◆ What the task requires
Please repeat, from the entries that follow, the lines from the one containing "green tile D5" through the one containing "blue plate K5" exactly, adding nothing.

================================

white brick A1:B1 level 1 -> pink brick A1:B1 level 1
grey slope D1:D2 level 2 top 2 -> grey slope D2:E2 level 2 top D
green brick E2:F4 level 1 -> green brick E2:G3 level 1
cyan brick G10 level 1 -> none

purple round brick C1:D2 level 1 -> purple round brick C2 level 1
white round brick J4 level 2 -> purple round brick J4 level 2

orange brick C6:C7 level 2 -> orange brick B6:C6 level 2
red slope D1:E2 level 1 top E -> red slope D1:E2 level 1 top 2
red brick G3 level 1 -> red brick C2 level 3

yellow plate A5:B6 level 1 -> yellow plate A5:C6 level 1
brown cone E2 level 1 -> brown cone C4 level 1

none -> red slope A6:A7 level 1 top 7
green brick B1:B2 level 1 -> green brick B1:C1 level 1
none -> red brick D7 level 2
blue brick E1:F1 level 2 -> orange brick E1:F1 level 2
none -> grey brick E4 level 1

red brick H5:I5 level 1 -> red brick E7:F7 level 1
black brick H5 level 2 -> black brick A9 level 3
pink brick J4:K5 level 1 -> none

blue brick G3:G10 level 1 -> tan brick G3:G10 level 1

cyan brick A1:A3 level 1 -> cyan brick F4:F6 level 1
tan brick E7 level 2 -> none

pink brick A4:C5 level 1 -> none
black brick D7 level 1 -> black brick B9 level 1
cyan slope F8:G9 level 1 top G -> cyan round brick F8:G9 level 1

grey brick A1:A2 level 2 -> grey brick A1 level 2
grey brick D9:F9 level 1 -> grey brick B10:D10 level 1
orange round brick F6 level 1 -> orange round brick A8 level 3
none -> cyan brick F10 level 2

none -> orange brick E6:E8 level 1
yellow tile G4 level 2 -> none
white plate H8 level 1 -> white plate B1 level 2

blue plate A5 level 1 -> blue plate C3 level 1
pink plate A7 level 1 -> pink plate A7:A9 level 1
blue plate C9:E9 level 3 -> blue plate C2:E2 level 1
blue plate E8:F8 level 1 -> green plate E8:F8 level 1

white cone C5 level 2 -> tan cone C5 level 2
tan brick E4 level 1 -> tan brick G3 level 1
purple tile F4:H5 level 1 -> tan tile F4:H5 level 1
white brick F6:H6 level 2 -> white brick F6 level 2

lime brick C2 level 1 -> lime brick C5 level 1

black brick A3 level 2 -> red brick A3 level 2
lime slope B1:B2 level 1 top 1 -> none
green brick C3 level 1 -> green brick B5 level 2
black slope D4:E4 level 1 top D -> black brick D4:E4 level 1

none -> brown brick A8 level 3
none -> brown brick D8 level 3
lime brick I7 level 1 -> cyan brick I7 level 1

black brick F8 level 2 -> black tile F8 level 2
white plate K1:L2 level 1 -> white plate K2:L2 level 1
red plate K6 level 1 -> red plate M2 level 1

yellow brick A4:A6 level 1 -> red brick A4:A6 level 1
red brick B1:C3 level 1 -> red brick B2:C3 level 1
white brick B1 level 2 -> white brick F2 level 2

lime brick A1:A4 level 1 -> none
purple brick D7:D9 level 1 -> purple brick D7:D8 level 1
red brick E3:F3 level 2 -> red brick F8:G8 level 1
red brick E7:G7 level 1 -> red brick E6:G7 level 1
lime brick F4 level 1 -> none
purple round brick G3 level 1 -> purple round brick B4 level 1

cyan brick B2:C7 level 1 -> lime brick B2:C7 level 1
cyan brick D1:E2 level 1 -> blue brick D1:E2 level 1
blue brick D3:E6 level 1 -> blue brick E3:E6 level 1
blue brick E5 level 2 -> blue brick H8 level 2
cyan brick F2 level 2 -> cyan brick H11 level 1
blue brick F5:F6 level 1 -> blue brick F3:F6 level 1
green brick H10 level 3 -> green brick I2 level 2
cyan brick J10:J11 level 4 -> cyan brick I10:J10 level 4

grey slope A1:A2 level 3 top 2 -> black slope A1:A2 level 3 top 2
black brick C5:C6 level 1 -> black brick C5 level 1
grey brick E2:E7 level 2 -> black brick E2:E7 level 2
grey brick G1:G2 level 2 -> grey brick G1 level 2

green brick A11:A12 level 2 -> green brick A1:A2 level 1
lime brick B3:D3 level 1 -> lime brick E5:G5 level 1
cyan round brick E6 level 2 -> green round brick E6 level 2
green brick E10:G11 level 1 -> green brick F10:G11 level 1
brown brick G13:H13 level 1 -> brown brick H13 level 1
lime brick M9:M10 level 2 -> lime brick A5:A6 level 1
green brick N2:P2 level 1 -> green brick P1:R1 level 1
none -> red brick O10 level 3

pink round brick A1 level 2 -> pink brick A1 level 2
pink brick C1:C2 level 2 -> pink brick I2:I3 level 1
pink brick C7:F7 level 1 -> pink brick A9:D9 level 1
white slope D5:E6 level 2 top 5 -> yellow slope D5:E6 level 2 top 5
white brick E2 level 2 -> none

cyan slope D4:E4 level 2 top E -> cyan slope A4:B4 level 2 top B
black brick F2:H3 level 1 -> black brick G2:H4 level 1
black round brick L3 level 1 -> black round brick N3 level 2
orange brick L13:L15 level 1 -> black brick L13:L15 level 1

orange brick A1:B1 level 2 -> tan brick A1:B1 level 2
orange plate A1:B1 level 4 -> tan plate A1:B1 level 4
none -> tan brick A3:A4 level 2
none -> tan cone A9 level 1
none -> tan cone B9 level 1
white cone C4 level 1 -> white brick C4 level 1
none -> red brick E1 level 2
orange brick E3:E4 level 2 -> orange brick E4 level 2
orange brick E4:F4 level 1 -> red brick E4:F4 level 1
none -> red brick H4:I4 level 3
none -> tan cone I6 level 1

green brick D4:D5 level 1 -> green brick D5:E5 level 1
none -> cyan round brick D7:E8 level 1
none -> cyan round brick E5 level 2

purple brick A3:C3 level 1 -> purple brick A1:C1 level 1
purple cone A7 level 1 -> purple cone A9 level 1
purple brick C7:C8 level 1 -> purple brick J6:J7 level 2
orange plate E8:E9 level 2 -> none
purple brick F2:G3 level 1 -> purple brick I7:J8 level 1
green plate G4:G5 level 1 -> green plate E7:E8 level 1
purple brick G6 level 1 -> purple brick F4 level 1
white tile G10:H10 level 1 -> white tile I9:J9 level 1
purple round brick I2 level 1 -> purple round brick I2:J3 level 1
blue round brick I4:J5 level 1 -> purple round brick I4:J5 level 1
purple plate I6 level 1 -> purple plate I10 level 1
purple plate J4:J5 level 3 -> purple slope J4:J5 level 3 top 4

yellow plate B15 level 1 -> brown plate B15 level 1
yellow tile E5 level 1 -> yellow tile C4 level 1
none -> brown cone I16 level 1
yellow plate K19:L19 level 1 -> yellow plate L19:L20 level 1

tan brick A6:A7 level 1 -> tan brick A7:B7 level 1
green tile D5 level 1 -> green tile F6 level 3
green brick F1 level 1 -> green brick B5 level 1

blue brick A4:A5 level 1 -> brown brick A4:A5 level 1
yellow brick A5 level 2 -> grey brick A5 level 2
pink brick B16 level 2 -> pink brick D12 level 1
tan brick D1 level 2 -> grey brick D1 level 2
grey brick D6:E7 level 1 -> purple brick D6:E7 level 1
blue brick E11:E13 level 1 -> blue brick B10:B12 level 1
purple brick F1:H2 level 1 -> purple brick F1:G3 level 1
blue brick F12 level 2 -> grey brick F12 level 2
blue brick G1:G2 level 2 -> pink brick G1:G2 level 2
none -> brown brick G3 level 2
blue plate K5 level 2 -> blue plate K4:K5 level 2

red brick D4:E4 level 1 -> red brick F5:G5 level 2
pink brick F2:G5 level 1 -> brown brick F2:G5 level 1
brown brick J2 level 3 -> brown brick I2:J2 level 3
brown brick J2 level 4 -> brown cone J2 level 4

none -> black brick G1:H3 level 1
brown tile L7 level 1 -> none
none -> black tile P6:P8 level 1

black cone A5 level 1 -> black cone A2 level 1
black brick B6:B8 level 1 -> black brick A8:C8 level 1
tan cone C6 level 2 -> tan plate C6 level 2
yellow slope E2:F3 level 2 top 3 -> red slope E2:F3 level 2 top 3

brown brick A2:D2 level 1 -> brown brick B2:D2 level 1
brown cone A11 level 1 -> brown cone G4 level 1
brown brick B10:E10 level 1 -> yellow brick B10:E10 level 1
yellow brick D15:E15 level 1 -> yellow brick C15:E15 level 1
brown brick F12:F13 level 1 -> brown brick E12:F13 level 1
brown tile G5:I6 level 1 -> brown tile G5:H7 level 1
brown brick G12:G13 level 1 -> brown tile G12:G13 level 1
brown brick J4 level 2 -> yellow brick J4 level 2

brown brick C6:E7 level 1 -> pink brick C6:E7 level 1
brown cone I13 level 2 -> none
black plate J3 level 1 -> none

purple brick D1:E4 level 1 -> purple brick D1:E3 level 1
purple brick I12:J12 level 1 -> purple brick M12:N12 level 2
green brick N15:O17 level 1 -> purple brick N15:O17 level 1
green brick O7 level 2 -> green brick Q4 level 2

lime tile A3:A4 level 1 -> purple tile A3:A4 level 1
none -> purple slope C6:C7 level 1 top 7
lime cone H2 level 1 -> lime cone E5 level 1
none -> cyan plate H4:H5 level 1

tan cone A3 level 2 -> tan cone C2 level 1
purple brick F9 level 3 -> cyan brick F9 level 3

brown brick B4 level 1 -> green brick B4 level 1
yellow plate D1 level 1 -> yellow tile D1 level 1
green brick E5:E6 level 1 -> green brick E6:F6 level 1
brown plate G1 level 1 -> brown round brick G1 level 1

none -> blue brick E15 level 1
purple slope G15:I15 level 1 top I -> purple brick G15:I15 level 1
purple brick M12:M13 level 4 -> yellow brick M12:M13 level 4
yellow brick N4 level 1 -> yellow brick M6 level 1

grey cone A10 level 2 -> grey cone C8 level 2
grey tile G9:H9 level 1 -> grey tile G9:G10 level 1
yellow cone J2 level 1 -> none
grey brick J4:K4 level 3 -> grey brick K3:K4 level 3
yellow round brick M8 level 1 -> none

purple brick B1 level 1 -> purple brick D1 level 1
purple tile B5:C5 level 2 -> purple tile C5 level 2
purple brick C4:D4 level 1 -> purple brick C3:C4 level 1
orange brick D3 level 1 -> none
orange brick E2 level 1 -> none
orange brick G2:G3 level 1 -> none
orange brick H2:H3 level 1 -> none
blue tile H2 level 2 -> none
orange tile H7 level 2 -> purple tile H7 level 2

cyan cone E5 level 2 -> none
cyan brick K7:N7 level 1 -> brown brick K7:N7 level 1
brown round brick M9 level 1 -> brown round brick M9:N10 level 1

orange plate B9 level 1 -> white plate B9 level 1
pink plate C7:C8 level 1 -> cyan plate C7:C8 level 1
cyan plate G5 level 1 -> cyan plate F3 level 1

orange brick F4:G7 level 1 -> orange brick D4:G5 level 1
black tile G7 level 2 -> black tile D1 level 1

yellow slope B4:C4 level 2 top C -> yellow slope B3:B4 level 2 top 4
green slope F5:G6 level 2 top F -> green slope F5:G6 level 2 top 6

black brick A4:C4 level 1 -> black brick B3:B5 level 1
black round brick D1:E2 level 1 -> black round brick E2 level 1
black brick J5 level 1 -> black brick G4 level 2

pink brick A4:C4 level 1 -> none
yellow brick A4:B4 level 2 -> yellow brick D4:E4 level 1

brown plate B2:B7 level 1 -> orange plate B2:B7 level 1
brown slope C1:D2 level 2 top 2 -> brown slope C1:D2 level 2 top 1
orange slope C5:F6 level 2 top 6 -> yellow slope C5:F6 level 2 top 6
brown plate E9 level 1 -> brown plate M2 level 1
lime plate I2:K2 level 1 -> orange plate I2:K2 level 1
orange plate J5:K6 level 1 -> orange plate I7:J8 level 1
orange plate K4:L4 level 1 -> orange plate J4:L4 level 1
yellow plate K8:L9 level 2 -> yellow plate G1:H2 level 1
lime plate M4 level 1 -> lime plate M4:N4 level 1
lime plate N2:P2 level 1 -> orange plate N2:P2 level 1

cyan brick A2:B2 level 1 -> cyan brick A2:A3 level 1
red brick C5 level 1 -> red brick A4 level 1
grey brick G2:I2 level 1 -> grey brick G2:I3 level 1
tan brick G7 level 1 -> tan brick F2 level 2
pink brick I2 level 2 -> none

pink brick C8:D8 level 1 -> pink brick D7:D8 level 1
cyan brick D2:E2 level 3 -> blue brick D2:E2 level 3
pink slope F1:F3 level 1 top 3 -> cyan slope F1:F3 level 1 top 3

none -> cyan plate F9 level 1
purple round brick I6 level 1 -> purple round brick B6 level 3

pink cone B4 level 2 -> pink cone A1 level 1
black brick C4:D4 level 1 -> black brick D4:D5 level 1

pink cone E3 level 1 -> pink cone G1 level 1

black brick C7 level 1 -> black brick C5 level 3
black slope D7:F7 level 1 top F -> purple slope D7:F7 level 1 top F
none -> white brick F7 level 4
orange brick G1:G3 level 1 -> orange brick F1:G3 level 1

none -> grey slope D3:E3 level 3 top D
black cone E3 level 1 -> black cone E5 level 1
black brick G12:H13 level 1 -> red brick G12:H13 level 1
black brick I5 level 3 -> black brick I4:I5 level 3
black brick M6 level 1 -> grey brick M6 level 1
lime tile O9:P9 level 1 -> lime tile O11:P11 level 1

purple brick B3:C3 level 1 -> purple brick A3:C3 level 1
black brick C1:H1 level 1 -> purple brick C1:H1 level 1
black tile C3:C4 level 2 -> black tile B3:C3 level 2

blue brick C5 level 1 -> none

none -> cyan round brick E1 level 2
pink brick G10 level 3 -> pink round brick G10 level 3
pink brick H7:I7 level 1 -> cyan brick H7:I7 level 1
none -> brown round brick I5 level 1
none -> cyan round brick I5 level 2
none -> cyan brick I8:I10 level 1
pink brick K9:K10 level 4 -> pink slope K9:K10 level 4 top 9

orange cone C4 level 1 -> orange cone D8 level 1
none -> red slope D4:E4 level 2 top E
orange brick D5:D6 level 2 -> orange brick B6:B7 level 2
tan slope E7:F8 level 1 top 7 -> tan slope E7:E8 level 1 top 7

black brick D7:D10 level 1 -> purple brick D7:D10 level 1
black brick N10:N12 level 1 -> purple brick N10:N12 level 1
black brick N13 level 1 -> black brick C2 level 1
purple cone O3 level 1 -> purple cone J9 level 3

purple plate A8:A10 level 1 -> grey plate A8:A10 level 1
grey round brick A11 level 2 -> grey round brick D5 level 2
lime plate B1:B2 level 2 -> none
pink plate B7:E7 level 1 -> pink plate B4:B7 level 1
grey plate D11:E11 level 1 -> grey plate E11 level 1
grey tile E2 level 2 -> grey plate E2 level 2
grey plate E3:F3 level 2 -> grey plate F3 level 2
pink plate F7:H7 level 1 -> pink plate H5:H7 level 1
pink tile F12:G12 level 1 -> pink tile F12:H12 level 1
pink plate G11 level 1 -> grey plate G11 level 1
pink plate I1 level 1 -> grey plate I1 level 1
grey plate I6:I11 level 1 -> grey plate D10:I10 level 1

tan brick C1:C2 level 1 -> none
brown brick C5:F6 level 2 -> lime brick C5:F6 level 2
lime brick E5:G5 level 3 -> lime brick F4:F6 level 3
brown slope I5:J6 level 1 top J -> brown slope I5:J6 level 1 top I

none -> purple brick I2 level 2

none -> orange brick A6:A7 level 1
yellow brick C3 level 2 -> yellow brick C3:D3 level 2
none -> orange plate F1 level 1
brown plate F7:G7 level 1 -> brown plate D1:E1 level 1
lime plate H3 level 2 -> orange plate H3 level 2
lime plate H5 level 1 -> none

================================

◆ Result of this exercise
green tile D5 level 1 -> green tile F6 level 3
green brick F1 level 1 -> green brick B5 level 1

blue brick A4:A5 level 1 -> brown brick A4:A5 level 1
yellow brick A5 level 2 -> grey brick A5 level 2
pink brick B16 level 2 -> pink brick D12 level 1
tan brick D1 level 2 -> grey brick D1 level 2
grey brick D6:E7 level 1 -> purple brick D6:E7 level 1
blue brick E11:E13 level 1 -> blue brick B10:B12 level 1
purple brick F1:H2 level 1 -> purple brick F1:G3 level 1
blue brick F12 level 2 -> grey brick F12 level 2
blue brick G1:G2 level 2 -> pink brick G1:G2 level 2
none -> brown brick G3 level 2
blue plate K5 level 2 -> blue plate K4:K5 level 2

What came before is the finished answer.